# PROBLEM DETAILS
Below are the entries; give again exactly the lines from the one mentioning "purple cylinder: [112,207,193,287]" through the one mentioning "purple robot: [35,255,126,354]", inclusive.
### INPUT DATA
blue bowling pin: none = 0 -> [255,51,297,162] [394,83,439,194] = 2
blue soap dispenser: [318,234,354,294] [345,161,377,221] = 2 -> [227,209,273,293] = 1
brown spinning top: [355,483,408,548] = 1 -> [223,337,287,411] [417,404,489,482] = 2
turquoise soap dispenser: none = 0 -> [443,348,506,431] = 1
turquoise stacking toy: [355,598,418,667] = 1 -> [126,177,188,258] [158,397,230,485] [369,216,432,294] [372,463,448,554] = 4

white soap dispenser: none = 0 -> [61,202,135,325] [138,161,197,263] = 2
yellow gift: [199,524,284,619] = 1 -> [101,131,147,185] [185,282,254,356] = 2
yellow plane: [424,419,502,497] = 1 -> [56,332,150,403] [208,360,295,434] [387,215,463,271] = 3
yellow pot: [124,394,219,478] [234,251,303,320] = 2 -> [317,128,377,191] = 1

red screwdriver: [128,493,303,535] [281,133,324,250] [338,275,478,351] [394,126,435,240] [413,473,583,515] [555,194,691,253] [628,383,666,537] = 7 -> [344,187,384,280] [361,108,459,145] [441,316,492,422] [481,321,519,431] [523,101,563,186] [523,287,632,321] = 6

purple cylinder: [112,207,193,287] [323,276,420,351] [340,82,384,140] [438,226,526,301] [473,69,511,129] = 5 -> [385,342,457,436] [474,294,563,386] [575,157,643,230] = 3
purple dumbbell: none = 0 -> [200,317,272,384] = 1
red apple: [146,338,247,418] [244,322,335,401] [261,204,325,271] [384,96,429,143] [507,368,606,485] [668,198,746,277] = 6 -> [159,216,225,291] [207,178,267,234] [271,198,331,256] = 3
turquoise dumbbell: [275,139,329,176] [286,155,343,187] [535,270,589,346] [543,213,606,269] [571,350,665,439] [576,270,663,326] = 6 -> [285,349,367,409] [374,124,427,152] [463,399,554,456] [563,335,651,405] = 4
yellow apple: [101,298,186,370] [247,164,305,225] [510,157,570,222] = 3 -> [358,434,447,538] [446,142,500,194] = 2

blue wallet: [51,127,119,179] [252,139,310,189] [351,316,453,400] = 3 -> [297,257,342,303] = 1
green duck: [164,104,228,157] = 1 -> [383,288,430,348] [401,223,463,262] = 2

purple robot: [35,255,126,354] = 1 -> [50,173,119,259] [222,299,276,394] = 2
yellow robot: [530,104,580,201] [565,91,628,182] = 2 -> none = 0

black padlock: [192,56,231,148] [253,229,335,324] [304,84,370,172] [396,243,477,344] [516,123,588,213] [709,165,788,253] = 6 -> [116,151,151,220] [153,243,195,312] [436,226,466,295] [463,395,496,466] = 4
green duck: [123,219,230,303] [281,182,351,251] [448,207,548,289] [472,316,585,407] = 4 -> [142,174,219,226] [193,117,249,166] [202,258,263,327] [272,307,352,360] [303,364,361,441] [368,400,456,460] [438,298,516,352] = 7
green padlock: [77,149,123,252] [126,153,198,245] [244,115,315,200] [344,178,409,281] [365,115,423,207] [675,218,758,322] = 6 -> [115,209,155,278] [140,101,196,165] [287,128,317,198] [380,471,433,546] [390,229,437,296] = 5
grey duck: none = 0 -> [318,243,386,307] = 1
######
# RESPONSE TO THIS EXERCISE
purple cylinder: [112,207,193,287] [323,276,420,351] [340,82,384,140] [438,226,526,301] [473,69,511,129] = 5 -> [385,342,457,436] [474,294,563,386] [575,157,643,230] = 3
purple dumbbell: none = 0 -> [200,317,272,384] = 1
red apple: [146,338,247,418] [244,322,335,401] [261,204,325,271] [384,96,429,143] [507,368,606,485] [668,198,746,277] = 6 -> [159,216,225,291] [207,178,267,234] [271,198,331,256] = 3
turquoise dumbbell: [275,139,329,176] [286,155,343,187] [535,270,589,346] [543,213,606,269] [571,350,665,439] [576,270,663,326] = 6 -> [285,349,367,409] [374,124,427,152] [463,399,554,456] [563,335,651,405] = 4
yellow apple: [101,298,186,370] [247,164,305,225] [510,157,570,222] = 3 -> [358,434,447,538] [446,142,500,194] = 2

blue wallet: [51,127,119,179] [252,139,310,189] [351,316,453,400] = 3 -> [297,257,342,303] = 1
green duck: [164,104,228,157] = 1 -> [383,288,430,348] [401,223,463,262] = 2

purple robot: [35,255,126,354] = 1 -> [50,173,119,259] [222,299,276,394] = 2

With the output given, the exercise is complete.